(PROBLEM REQUIREMENTS) Where the listing below has a line with "camera: 160 degrees left, 10 degrees down", write out exactly that line and every line after it, stopping after the line with "brown cup [498,136,548,208] -> none".

(EXTRACTED ENTRIES)
--- START ---

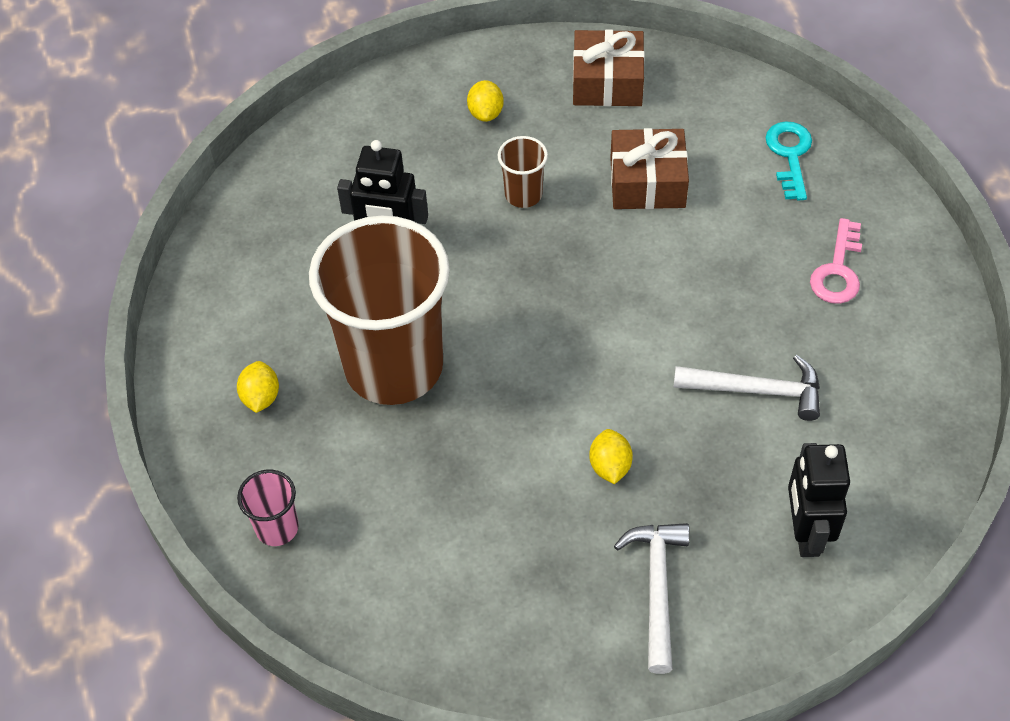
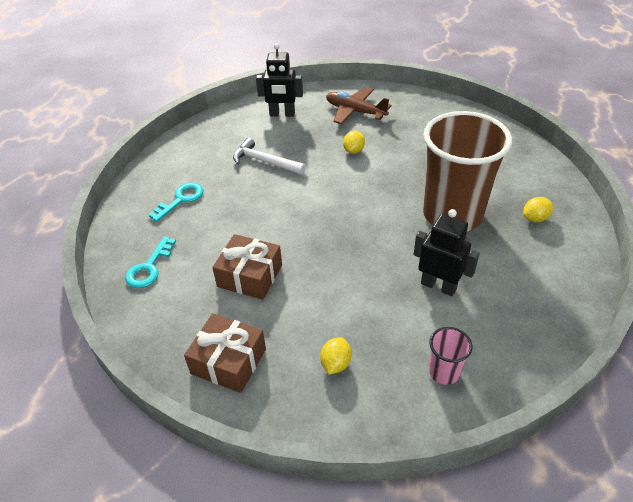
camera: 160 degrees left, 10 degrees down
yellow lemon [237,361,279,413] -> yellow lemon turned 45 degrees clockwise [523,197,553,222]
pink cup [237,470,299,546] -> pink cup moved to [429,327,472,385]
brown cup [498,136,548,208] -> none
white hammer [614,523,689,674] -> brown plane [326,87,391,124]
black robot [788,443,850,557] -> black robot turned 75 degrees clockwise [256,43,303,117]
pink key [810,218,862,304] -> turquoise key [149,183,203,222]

--- END ---
--- START ---

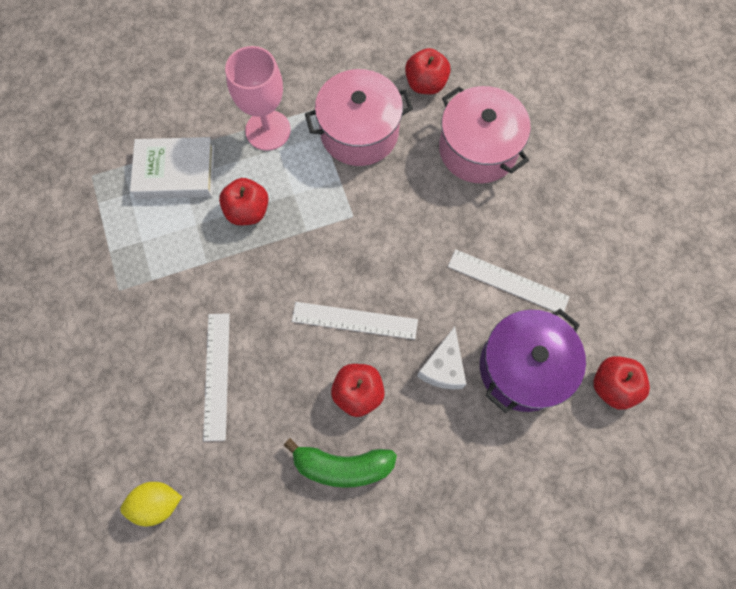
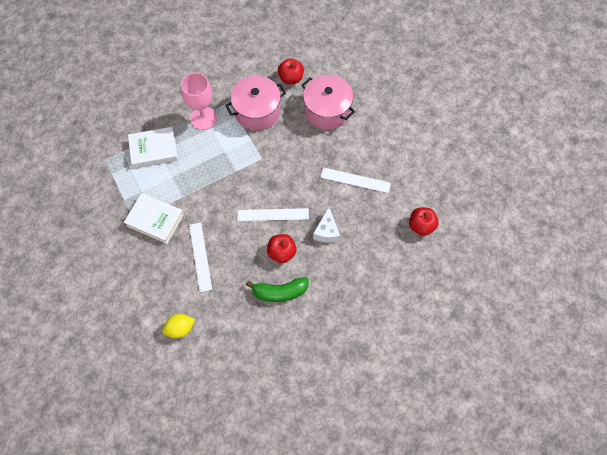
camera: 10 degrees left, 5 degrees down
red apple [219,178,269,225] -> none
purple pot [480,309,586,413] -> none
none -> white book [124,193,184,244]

--- END ---

(ANSWER TO THIS PROBLEM)
camera: 160 degrees left, 10 degrees down
yellow lemon [237,361,279,413] -> yellow lemon turned 45 degrees clockwise [523,197,553,222]
pink cup [237,470,299,546] -> pink cup moved to [429,327,472,385]
brown cup [498,136,548,208] -> none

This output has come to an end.